Assignment: From the records below, output exactly the lines running from the line containing "(435, 430) = (395, 326): brown" through the line containing "(866, 378) = (843, 454): grey", and no others.
----------
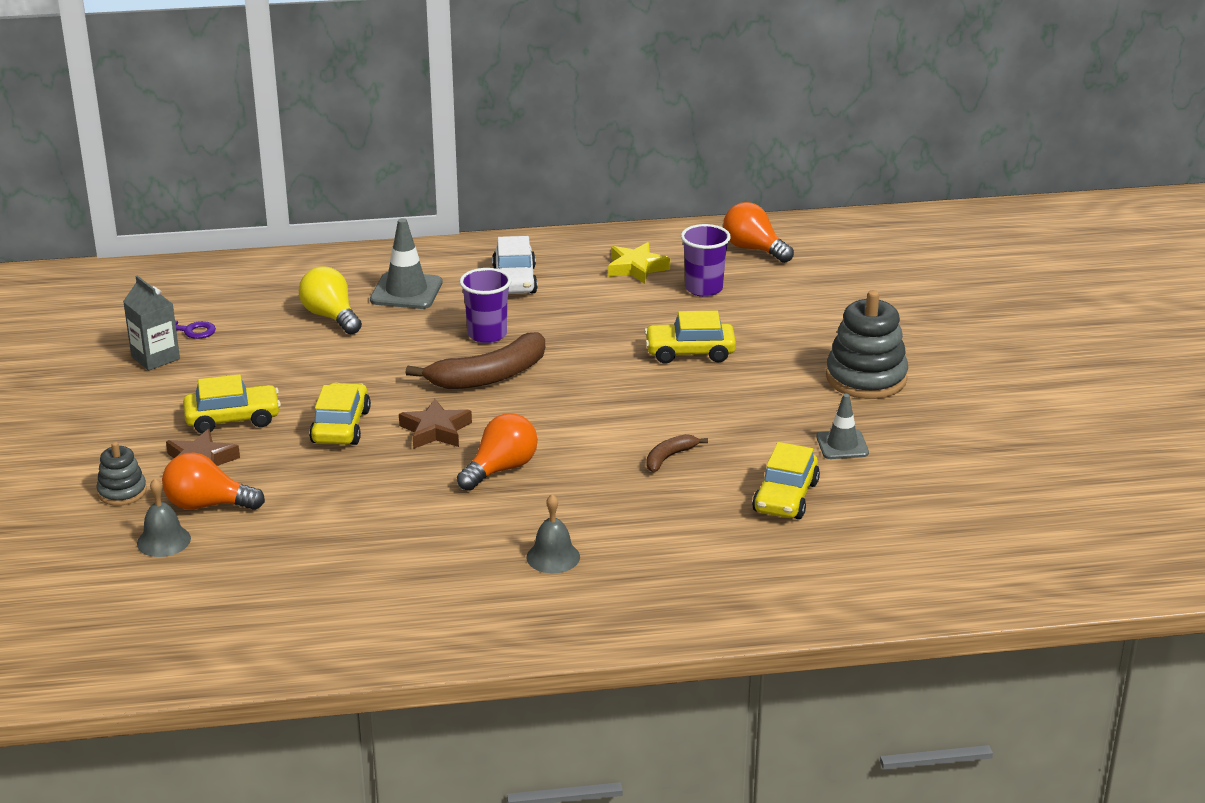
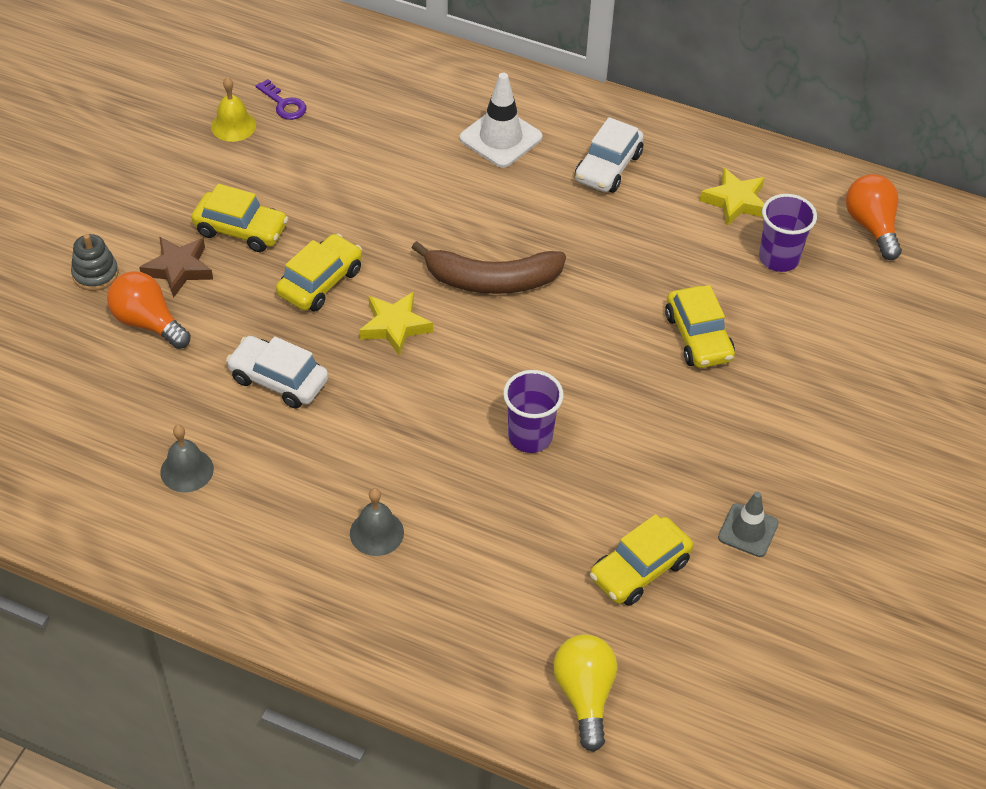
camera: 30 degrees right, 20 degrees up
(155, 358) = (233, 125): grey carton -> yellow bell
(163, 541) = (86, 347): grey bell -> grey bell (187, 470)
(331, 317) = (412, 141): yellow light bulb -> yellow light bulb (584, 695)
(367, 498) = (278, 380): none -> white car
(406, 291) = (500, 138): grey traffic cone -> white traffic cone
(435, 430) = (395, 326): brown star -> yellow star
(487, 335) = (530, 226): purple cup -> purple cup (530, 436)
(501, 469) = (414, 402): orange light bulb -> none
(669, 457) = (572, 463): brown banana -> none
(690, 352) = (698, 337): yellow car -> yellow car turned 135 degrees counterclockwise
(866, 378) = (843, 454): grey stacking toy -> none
----------
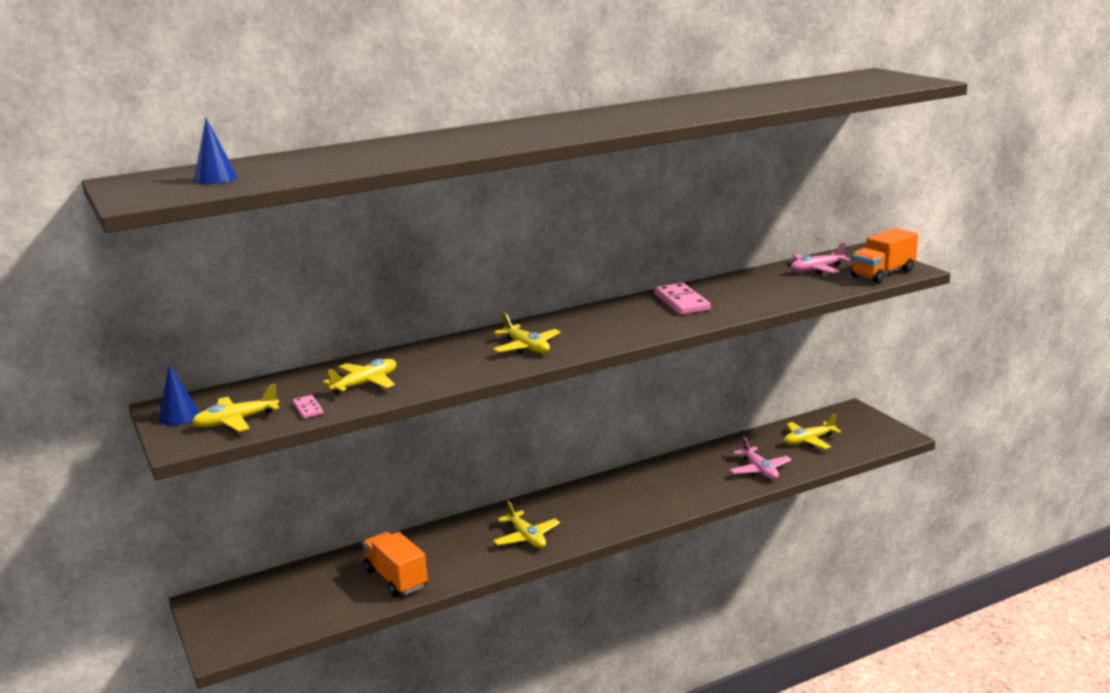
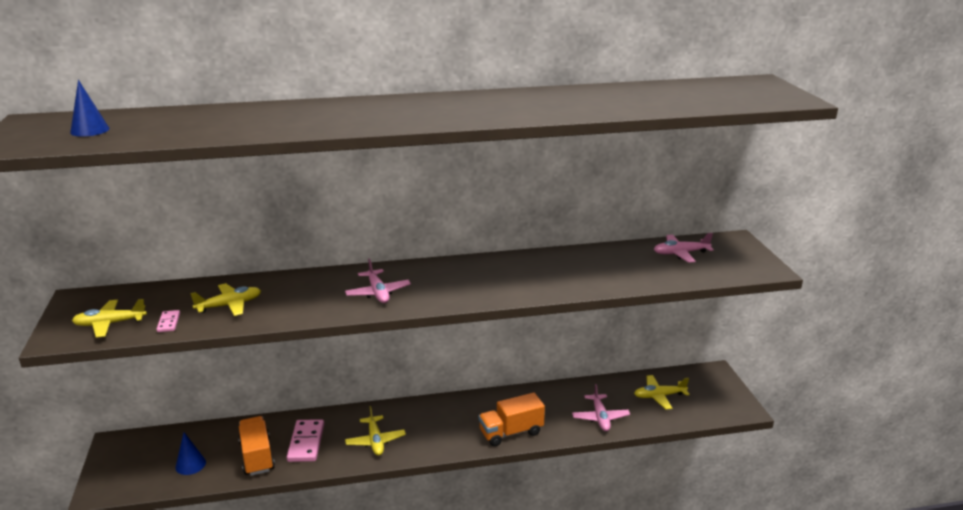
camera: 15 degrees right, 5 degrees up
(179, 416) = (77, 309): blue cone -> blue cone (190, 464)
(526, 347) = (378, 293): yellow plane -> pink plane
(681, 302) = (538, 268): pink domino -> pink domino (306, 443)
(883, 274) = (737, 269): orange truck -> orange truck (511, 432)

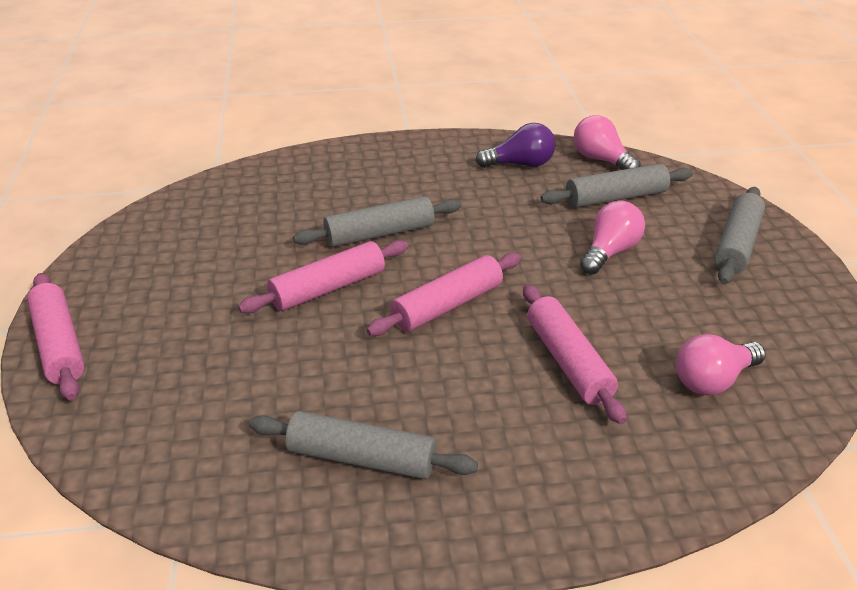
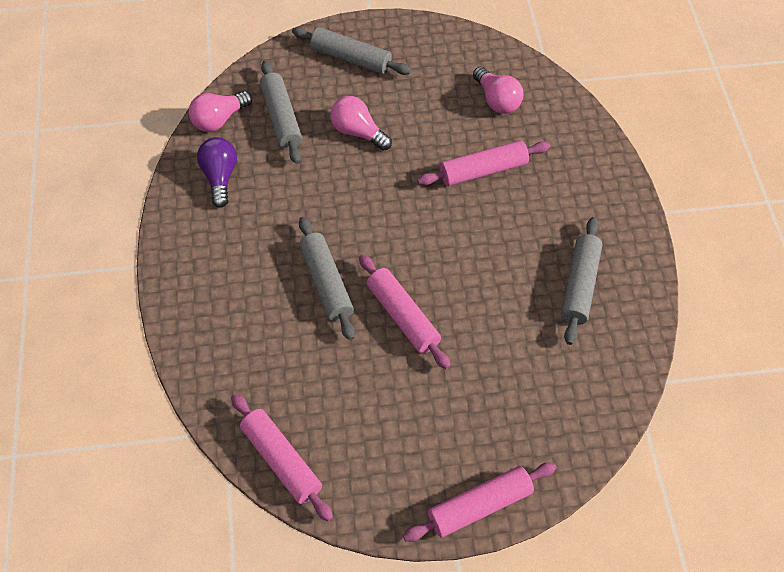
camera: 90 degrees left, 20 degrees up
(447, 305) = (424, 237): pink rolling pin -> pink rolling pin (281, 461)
----------
Output:
(435, 430) = (395, 326): brown star -> yellow star
(487, 335) = (530, 226): purple cup -> purple cup (530, 436)
(501, 469) = (414, 402): orange light bulb -> none
(669, 457) = (572, 463): brown banana -> none
(690, 352) = (698, 337): yellow car -> yellow car turned 135 degrees counterclockwise
(866, 378) = (843, 454): grey stacking toy -> none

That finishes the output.